___ Dataset records

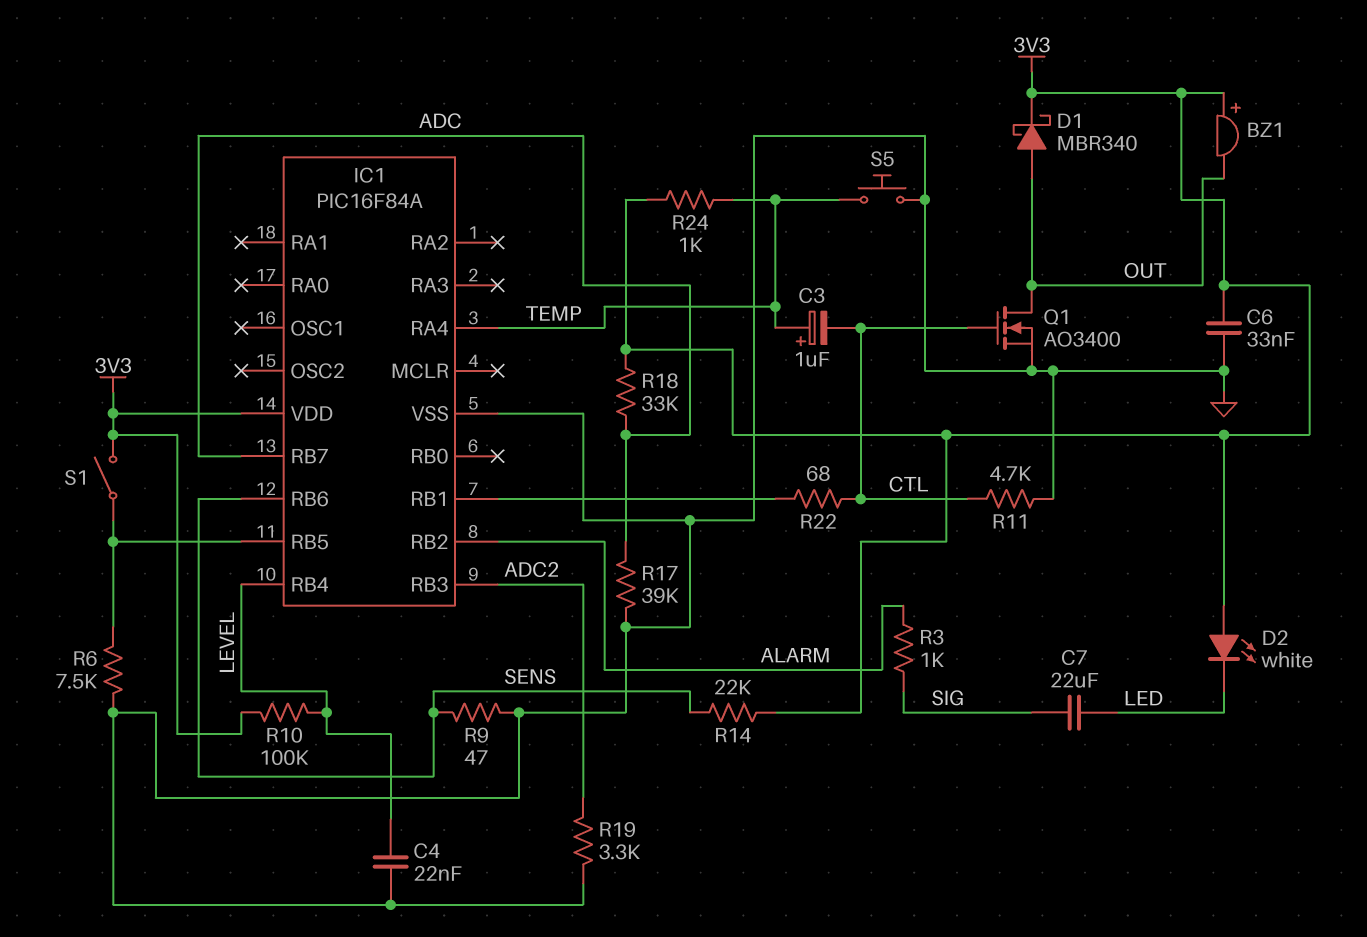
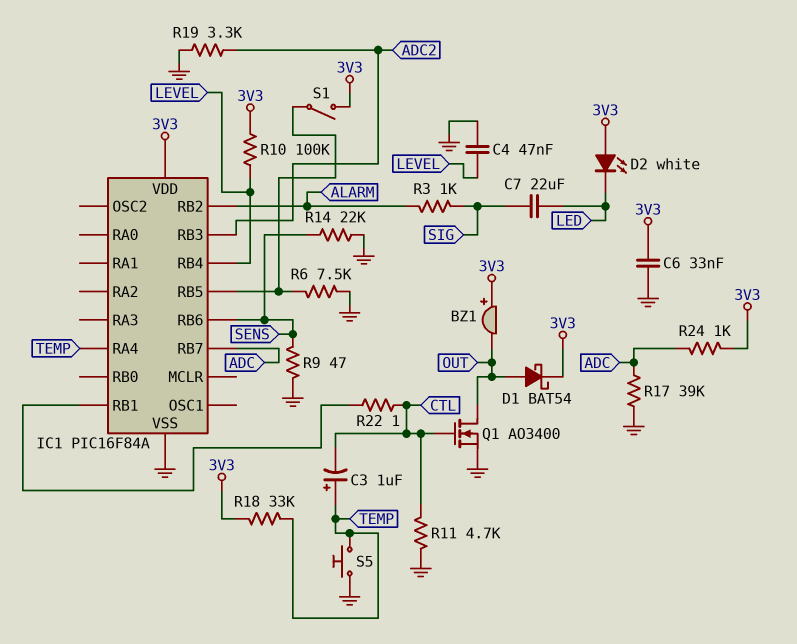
C4: 22nF (GND, LEVEL) -> 47nF (GND, LEVEL)
D1: schottky MBR340 (A OUT, K 3V3) -> schottky BAT54 (A OUT, K 3V3)
R14: 22k (3V3, SENS) -> 22k (GND, SENS)
R18: 33k (3V3, ADC) -> 33k (3V3, TEMP)
R22: 68 (CTL, IC1/RB1) -> 1 (CTL, IC1/RB1)
R24: 1k (3V3, TEMP) -> 1k (3V3, ADC)

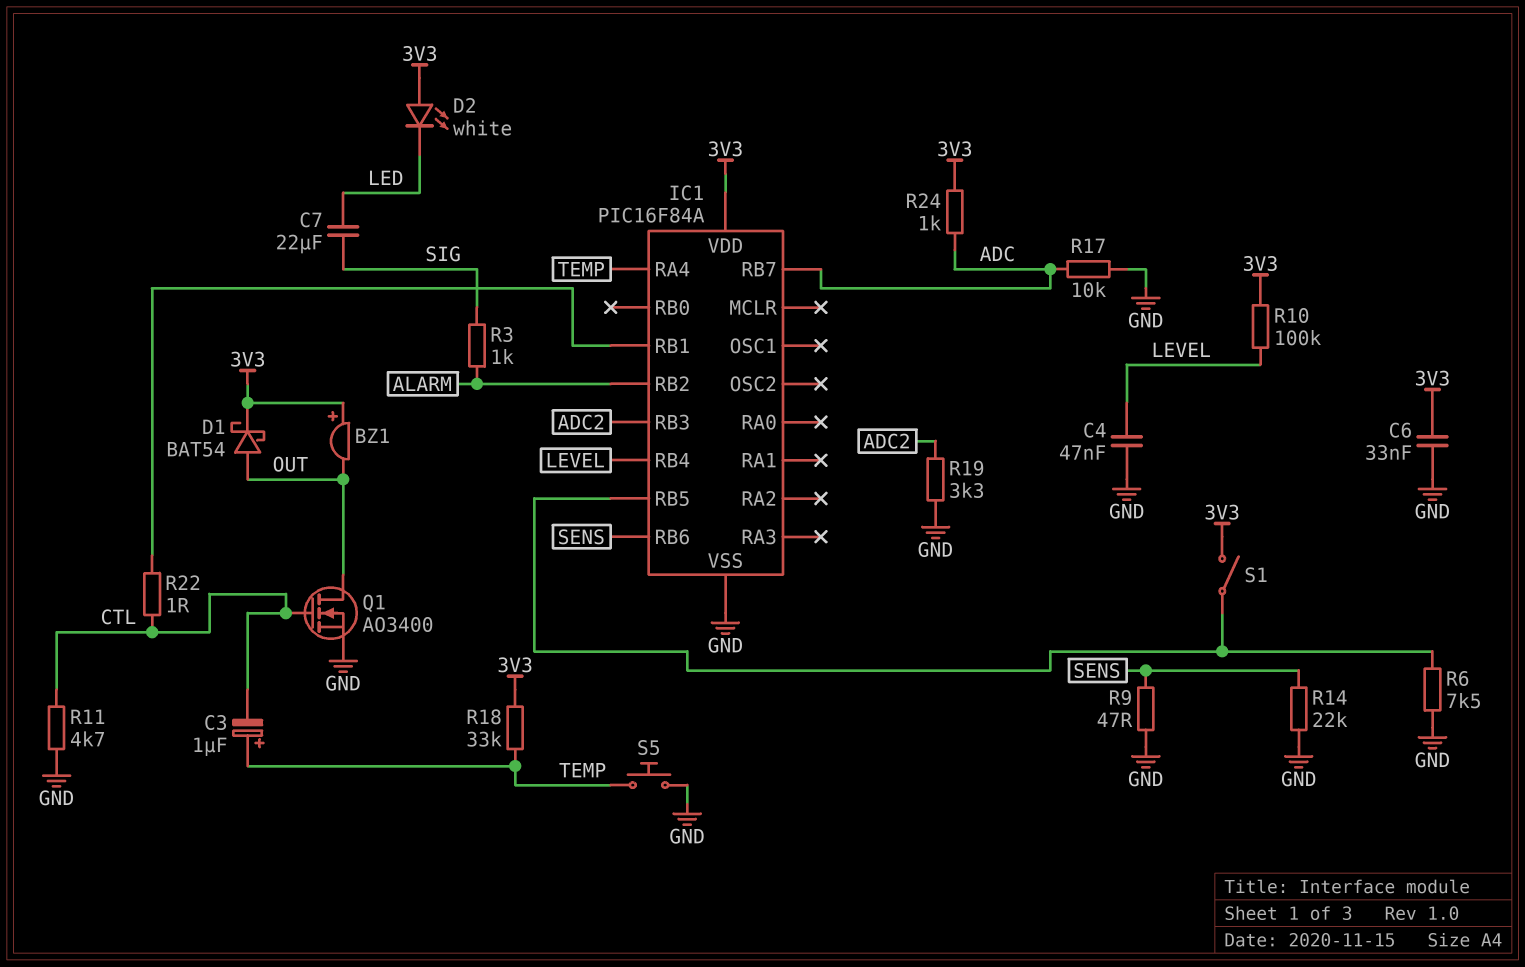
R17: 39k (ADC, GND) -> 10k (ADC, GND)

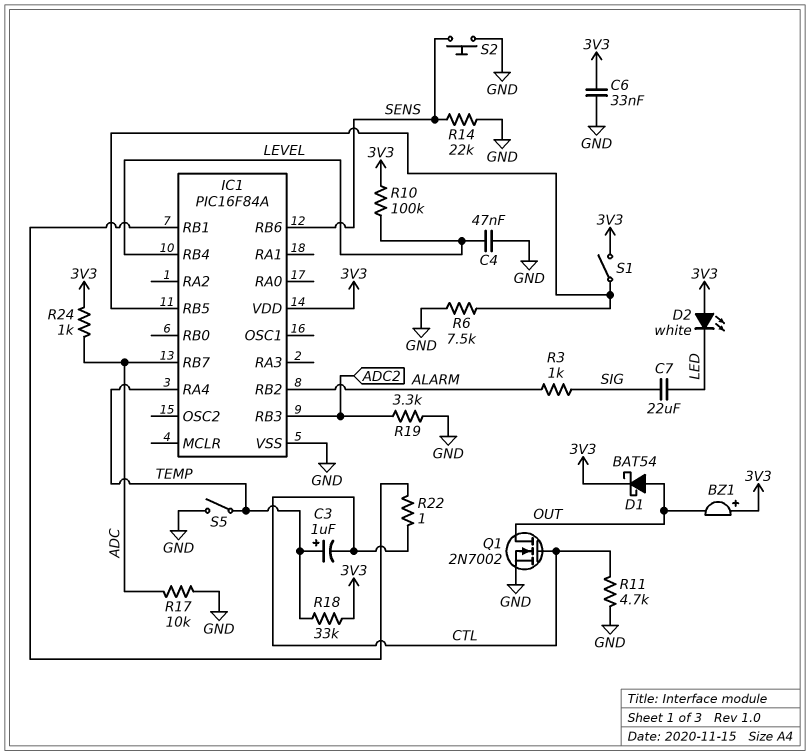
Q1: NMOS AO3400 (G CTL, D OUT, S GND) -> NMOS 2N7002 (G CTL, D OUT, S GND)
R9: 47 (GND, SENS) -> none
S2: none -> button (GND, SENS)
S5: button (GND, TEMP) -> switch (GND, TEMP)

______

■ **Goal of the exercise**: A faithful copy of the data above is wanted, with every image left out.

■ **Expected answer**:
C4: 22nF (GND, LEVEL) -> 47nF (GND, LEVEL)
D1: schottky MBR340 (A OUT, K 3V3) -> schottky BAT54 (A OUT, K 3V3)
R14: 22k (3V3, SENS) -> 22k (GND, SENS)
R18: 33k (3V3, ADC) -> 33k (3V3, TEMP)
R22: 68 (CTL, IC1/RB1) -> 1 (CTL, IC1/RB1)
R24: 1k (3V3, TEMP) -> 1k (3V3, ADC)

R17: 39k (ADC, GND) -> 10k (ADC, GND)

Q1: NMOS AO3400 (G CTL, D OUT, S GND) -> NMOS 2N7002 (G CTL, D OUT, S GND)
R9: 47 (GND, SENS) -> none
S2: none -> button (GND, SENS)
S5: button (GND, TEMP) -> switch (GND, TEMP)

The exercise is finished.